#### [Exercise details]
Go through the records below and report each line with "Omit" in it.

#### [Material for this exercise]

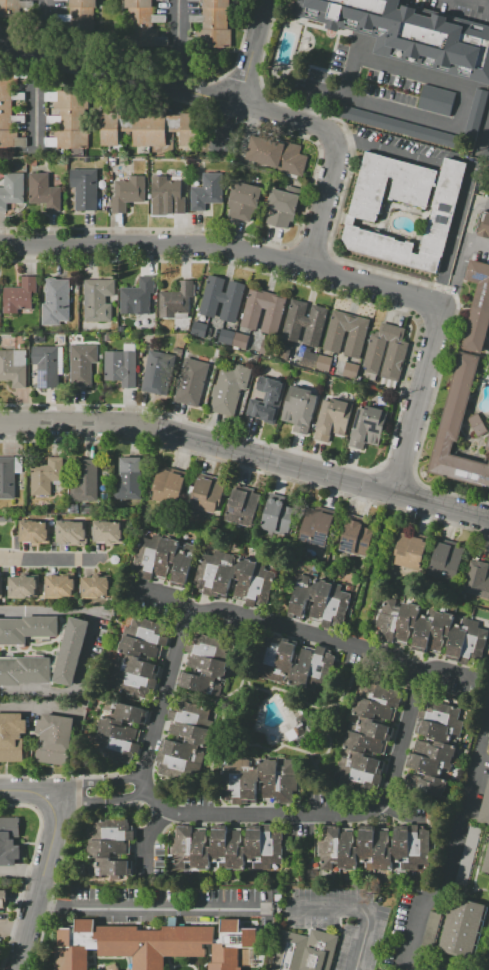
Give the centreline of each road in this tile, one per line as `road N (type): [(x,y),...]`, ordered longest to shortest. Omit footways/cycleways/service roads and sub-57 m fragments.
road 1 (residential): [(0,425),(138,425),(488,523)]
road 2 (residential): [(0,245),(235,248),(444,306)]
road 3 (residential): [(0,41),(238,105)]
road 4 (residential): [(238,105),(343,138),(307,264)]
road 5 (residential): [(0,790),(52,800),(60,824),(18,969)]
road 6 (residential): [(444,306),(391,495)]

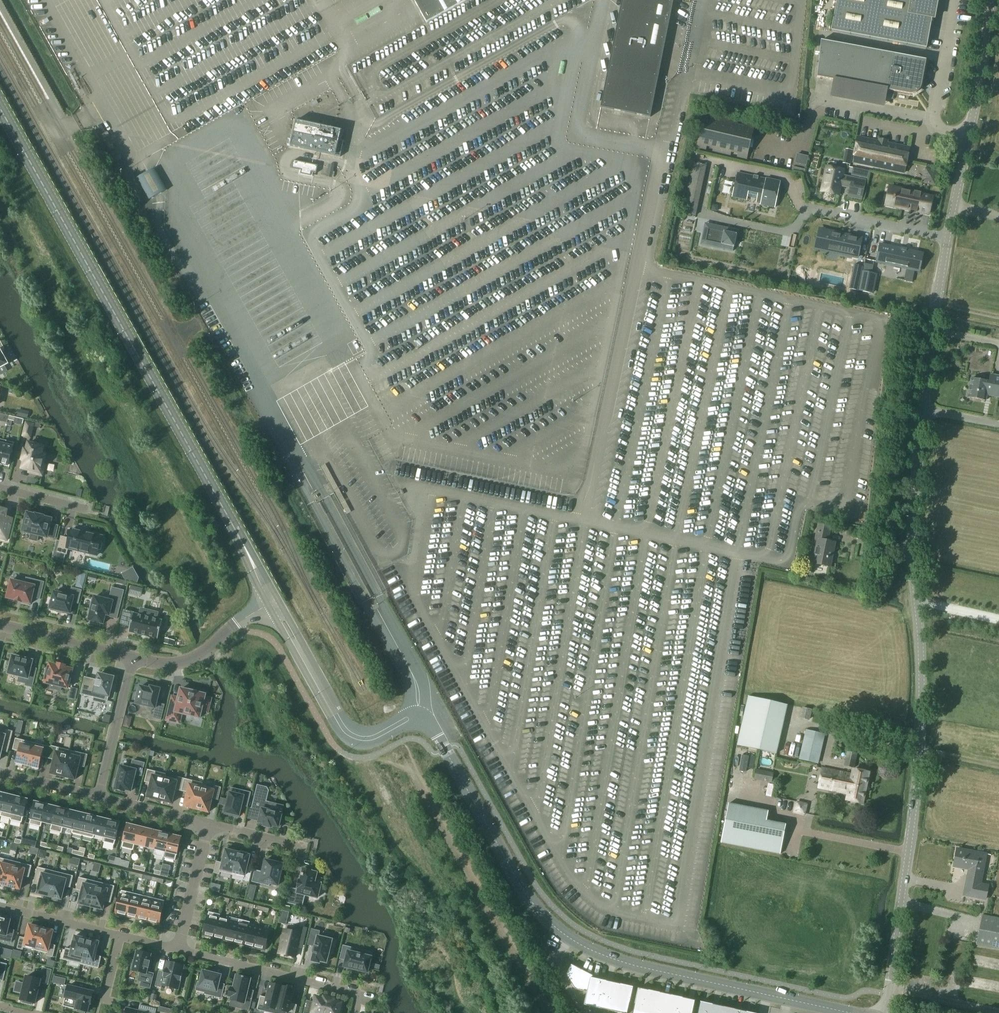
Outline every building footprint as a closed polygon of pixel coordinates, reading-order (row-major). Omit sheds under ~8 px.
[(468,0),(414,0),(426,23),(468,0)] [(602,108),(651,117),(675,0),(624,0),(602,108)] [(932,19),(934,19),(938,0),(837,0),(831,31),(927,49),(932,19)] [(842,97),(874,103),(877,89),(909,95),(910,95),(912,95),(914,95),(915,94),(917,93),(918,92),(919,92),(920,91),(920,90),(921,89),(921,88),(922,87),(922,86),(927,61),(926,61),(821,41),(817,78),(844,83),(842,97)] [(755,126),(746,124),(744,130),(737,128),(738,123),(721,118),(720,124),(712,123),(714,117),(705,115),(697,148),(706,150),(707,144),(715,146),(713,152),(730,156),(732,150),(739,152),(738,158),(747,160),(755,126)] [(296,121),(291,146),(341,157),(344,141),(339,140),(341,131),(296,121)] [(858,138),(853,163),(854,163),(903,173),(904,174),(909,148),(908,148),(859,138),(858,138)] [(294,162),(292,169),(302,171),(301,174),(310,176),(311,173),(315,174),(317,167),(294,162)] [(694,164),(683,213),(696,216),(707,166),(694,164)] [(329,165),(326,177),(332,179),(332,177),(334,177),(335,173),(333,172),(335,166),(329,165)] [(848,197),(862,200),(866,181),(852,178),(842,176),(843,171),(827,167),(822,192),(838,195),(840,186),(850,188),(848,197)] [(867,179),(869,172),(854,168),(852,175),(867,179)] [(149,201),(167,190),(154,169),(137,179),(149,201)] [(935,187),(939,173),(925,170),(921,184),(935,187)] [(738,174),(733,197),(762,204),(761,206),(774,209),(780,183),(767,180),(767,181),(738,174)] [(895,188),(892,205),(929,213),(933,196),(895,188)] [(705,224),(700,245),(728,251),(730,238),(724,237),(726,228),(705,224)] [(826,231),(822,250),(860,257),(864,239),(826,231)] [(880,245),(876,262),(886,264),(886,263),(907,267),(906,269),(916,271),(919,272),(923,254),(920,254),(907,251),(907,249),(906,249),(906,251),(904,250),(902,250),(902,248),(901,248),(901,249),(880,245)] [(862,272),(863,267),(854,265),(849,289),(858,291),(862,272)] [(872,274),(862,272),(858,291),(871,293),(873,287),(871,287),(872,280),(874,281),(875,274),(872,274)] [(990,375),(989,382),(971,379),(968,398),(985,401),(986,396),(998,398),(998,377),(990,375)] [(31,439),(35,424),(25,422),(21,437),(31,439)] [(0,455),(0,464),(4,465),(3,466),(9,467),(11,461),(10,461),(14,443),(3,441),(0,455)] [(42,452),(21,447),(18,459),(25,461),(23,467),(29,468),(29,470),(36,472),(37,470),(38,470),(42,452)] [(7,541),(12,519),(6,517),(7,511),(0,509),(0,539),(7,541)] [(35,516),(27,514),(23,532),(31,534),(30,540),(37,542),(38,536),(47,538),(47,537),(54,539),(58,527),(50,525),(51,520),(43,518),(44,517),(35,515),(35,516)] [(817,541),(813,564),(830,567),(834,543),(827,541),(830,527),(818,525),(815,540),(817,541)] [(68,548),(90,554),(91,549),(99,551),(101,550),(103,544),(102,542),(100,542),(101,537),(71,530),(69,540),(61,538),(58,552),(66,554),(68,548)] [(132,568),(121,574),(125,582),(137,584),(139,579),(137,576),(132,568)] [(79,572),(77,580),(84,582),(86,574),(79,572)] [(12,581),(11,581),(11,582),(7,598),(7,599),(8,599),(15,600),(15,601),(22,602),(29,604),(30,604),(31,603),(32,597),(40,599),(44,583),(26,579),(25,584),(12,581)] [(131,586),(129,594),(134,595),(135,592),(141,594),(142,589),(131,586)] [(92,600),(90,607),(92,608),(89,621),(91,621),(90,624),(100,626),(101,624),(103,624),(105,615),(110,616),(110,617),(117,619),(124,591),(112,588),(109,601),(95,597),(94,600),(92,600)] [(50,608),(50,609),(70,614),(72,602),(78,604),(81,591),(72,589),(70,596),(54,592),(52,601),(50,601),(48,608),(50,608)] [(124,611),(120,624),(130,627),(129,632),(158,640),(162,621),(157,619),(158,613),(149,611),(148,617),(134,614),(134,613),(124,611)] [(32,687),(36,670),(31,668),(32,661),(26,660),(26,659),(19,657),(19,658),(13,657),(8,674),(19,677),(18,682),(26,684),(26,686),(32,687)] [(65,666),(58,664),(57,667),(50,665),(49,669),(47,669),(44,678),(46,679),(45,683),(52,685),(51,689),(60,691),(61,687),(68,689),(72,670),(65,669),(65,666)] [(105,676),(99,675),(97,681),(85,677),(80,695),(108,701),(113,678),(112,678),(113,676),(105,674),(105,676)] [(161,721),(165,705),(157,703),(160,690),(150,687),(150,689),(140,687),(138,693),(136,693),(135,700),(137,701),(136,704),(155,709),(152,718),(161,721)] [(79,690),(71,689),(69,698),(76,700),(79,690)] [(172,697),(166,721),(180,724),(182,714),(200,719),(201,712),(208,714),(211,699),(205,697),(205,695),(197,693),(189,691),(181,689),(178,698),(172,697)] [(737,745),(776,754),(787,705),(748,697),(737,745)] [(804,707),(801,716),(808,718),(811,709),(804,707)] [(806,729),(799,758),(817,762),(824,733),(806,729)] [(4,736),(0,735),(0,757),(2,748),(9,749),(13,732),(6,730),(4,736)] [(32,746),(15,742),(13,750),(19,752),(16,763),(27,766),(32,746)] [(58,747),(51,745),(50,751),(48,759),(54,760),(51,774),(63,777),(68,754),(57,751),(58,747)] [(50,751),(32,746),(27,766),(38,769),(41,757),(48,759),(50,751)] [(853,767),(856,753),(853,752),(854,750),(847,748),(843,764),(853,767)] [(80,757),(68,754),(63,777),(75,780),(78,766),(85,768),(88,754),(81,752),(80,757)] [(140,769),(123,764),(117,789),(134,794),(140,769)] [(861,803),(868,772),(853,769),(851,775),(821,768),(817,787),(844,793),(843,798),(846,798),(846,799),(861,803)] [(155,770),(148,769),(144,782),(151,784),(147,798),(159,801),(165,778),(154,775),(155,770)] [(176,781),(165,778),(159,801),(172,804),(175,790),(181,792),(185,778),(178,776),(176,781)] [(192,779),(185,778),(181,792),(187,793),(184,807),(196,810),(202,787),(190,784),(192,779)] [(222,787),(214,785),(213,790),(202,787),(196,810),(208,813),(212,799),(218,801),(222,787)] [(251,794),(232,789),(231,789),(230,793),(229,793),(223,815),(239,819),(243,807),(247,808),(251,794)] [(268,796),(256,793),(252,807),(262,809),(259,821),(264,822),(264,824),(272,826),(272,824),(281,826),(283,817),(281,816),(282,812),(268,809),(270,801),(267,800),(268,796)] [(16,797),(6,795),(1,812),(0,817),(11,819),(16,797)] [(27,800),(16,797),(11,819),(11,821),(22,823),(27,800)] [(46,805),(35,802),(30,824),(40,827),(46,805)] [(803,813),(806,804),(797,802),(795,810),(803,813)] [(780,854),(786,825),(766,821),(768,811),(728,804),(721,843),(780,854)] [(52,825),(56,808),(46,805),(42,822),(52,825)] [(67,810),(56,808),(52,825),(51,831),(61,833),(63,828),(67,810)] [(67,810),(63,828),(73,830),(77,813),(67,810)] [(82,836),(88,814),(83,812),(82,814),(77,813),(73,830),(72,834),(82,836)] [(94,815),(88,814),(82,836),(93,839),(98,818),(93,817),(94,815)] [(109,821),(98,818),(93,839),(94,839),(94,835),(104,838),(103,842),(103,843),(104,838),(109,821)] [(120,823),(109,821),(104,838),(103,843),(114,845),(120,823)] [(138,827),(128,825),(122,848),(133,851),(138,827)] [(149,830),(138,827),(134,845),(145,847),(149,830)] [(155,850),(159,833),(149,830),(145,847),(155,850)] [(170,835),(160,832),(155,850),(154,856),(164,858),(170,835)] [(170,835),(164,858),(175,861),(181,838),(170,835)] [(955,866),(970,868),(967,882),(981,885),(982,878),(986,859),(980,858),(981,853),(957,849),(954,868),(955,868),(955,866)] [(226,850),(222,863),(216,862),(214,874),(219,875),(220,873),(233,876),(233,873),(238,853),(226,850)] [(238,853),(233,873),(244,876),(243,881),(249,882),(252,871),(246,869),(250,856),(238,853)] [(108,863),(114,865),(115,861),(115,858),(109,856),(107,863),(108,863)] [(8,887),(14,862),(0,858),(0,885),(8,887)] [(275,862),(269,860),(268,863),(267,863),(266,867),(264,867),(261,879),(263,879),(262,884),(274,887),(274,886),(280,888),(283,875),(277,874),(279,865),(275,864),(275,862)] [(14,862),(8,887),(20,890),(23,876),(29,878),(32,866),(14,862)] [(37,868),(35,879),(40,881),(37,894),(49,897),(55,872),(37,868)] [(311,871),(303,869),(300,881),(299,881),(297,888),(298,889),(298,890),(290,888),(287,903),(295,905),(297,893),(317,898),(322,880),(315,878),(317,873),(311,872),(311,871)] [(70,888),(73,876),(55,872),(49,897),(61,900),(65,887),(70,888)] [(79,878),(76,889),(82,891),(78,904),(91,907),(97,882),(79,878)] [(97,882),(91,907),(103,910),(106,897),(112,898),(115,887),(97,882)] [(986,900),(989,886),(981,885),(967,882),(964,896),(986,900)] [(211,884),(210,891),(218,893),(220,886),(211,884)] [(132,894),(121,891),(116,914),(127,916),(132,894)] [(143,896),(132,894),(127,916),(137,919),(143,896)] [(153,899),(143,896),(137,919),(148,921),(153,899)] [(164,901),(153,899),(148,921),(159,924),(164,901)] [(220,915),(209,912),(203,935),(214,938),(219,918),(220,915)] [(977,945),(998,949),(998,918),(982,915),(977,945)] [(6,936),(4,941),(11,943),(14,931),(8,930),(10,921),(3,919),(0,918),(0,935),(6,936)] [(224,940),(229,921),(219,918),(214,938),(224,940)] [(240,920),(239,923),(234,942),(244,945),(249,926),(250,922),(240,920)] [(239,923),(229,921),(224,940),(234,942),(239,923)] [(29,925),(26,939),(20,937),(18,946),(17,949),(19,949),(23,950),(24,948),(35,951),(41,928),(29,925)] [(254,947),(258,928),(249,926),(244,945),(254,947)] [(279,954),(295,958),(299,940),(304,941),(307,929),(301,927),(299,934),(285,930),(279,954)] [(41,928),(35,951),(47,954),(47,956),(50,957),(53,958),(54,955),(56,946),(50,945),(53,931),(41,928)] [(270,931),(259,928),(254,947),(265,950),(270,931)] [(331,951),(333,943),(331,942),(332,940),(318,937),(319,932),(311,930),(308,945),(314,947),(312,954),(313,954),(311,961),(319,963),(319,961),(326,963),(329,951),(331,951)] [(75,936),(71,950),(66,948),(63,960),(81,965),(87,939),(75,936)] [(87,939),(81,965),(99,969),(101,957),(96,956),(99,942),(87,939)] [(350,947),(343,946),(340,959),(346,961),(344,967),(367,973),(371,957),(364,955),(365,951),(356,949),(355,953),(349,952),(350,947)] [(4,948),(2,957),(10,959),(12,950),(4,948)] [(141,951),(140,952),(137,952),(134,963),(132,963),(130,971),(132,971),(132,973),(140,975),(138,983),(141,984),(140,988),(149,991),(153,974),(147,973),(148,969),(149,969),(150,962),(149,962),(151,955),(148,954),(148,952),(141,951)] [(167,962),(165,970),(165,969),(163,974),(158,973),(155,987),(161,988),(162,986),(178,990),(180,981),(181,982),(183,974),(182,974),(184,966),(167,962)] [(619,1012),(627,1012),(633,988),(592,979),(593,976),(571,965),(566,974),(575,989),(588,992),(585,1005),(619,1012)] [(51,970),(43,968),(42,973),(37,971),(35,979),(26,977),(24,984),(22,984),(20,993),(22,994),(20,1000),(23,1001),(22,1003),(32,1006),(32,1003),(35,1004),(40,983),(48,985),(51,970)] [(220,976),(210,973),(211,972),(205,970),(205,972),(203,972),(200,983),(198,983),(196,990),(205,993),(206,989),(216,991),(215,997),(221,998),(224,985),(218,984),(220,976)] [(236,976),(233,989),(231,988),(229,997),(231,997),(230,1000),(244,1004),(250,979),(244,978),(243,977),(243,978),(236,976)] [(52,983),(64,986),(66,979),(54,977),(52,983)] [(67,1008),(78,1010),(77,1012),(80,1012),(85,1012),(86,1012),(88,1012),(90,1004),(92,999),(94,1000),(95,994),(93,994),(93,992),(68,986),(66,995),(70,996),(67,1008)] [(282,987),(281,991),(277,1009),(288,1012),(295,1012),(297,1005),(291,1004),(294,990),(282,987)] [(265,1008),(276,1011),(277,1009),(281,991),(270,988),(267,1002),(261,1000),(258,1012),(259,1012),(264,1012),(265,1008)] [(695,1001),(638,989),(633,1012),(693,1012),(695,1001)] [(304,1012),(313,1012),(315,1012),(338,1012),(339,1012),(340,1012),(342,1005),(340,1005),(340,1004),(333,1002),(333,1000),(324,998),(324,1000),(316,998),(314,1005),(306,1003),(304,1012)] [(700,1002),(698,1012),(751,1012),(700,1002)]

#### [Expected output]
Give the centreline of each road in this tile, one per line as `road N (type): [(x,y),...]`, ordered longest to shortest. Omit footways/cycleways/service roads and sub-57 m fragments.
Outline every building footprint as a closed polygon of pixel coordinates, reading-order (row-major). Omit sheds under ~8 px.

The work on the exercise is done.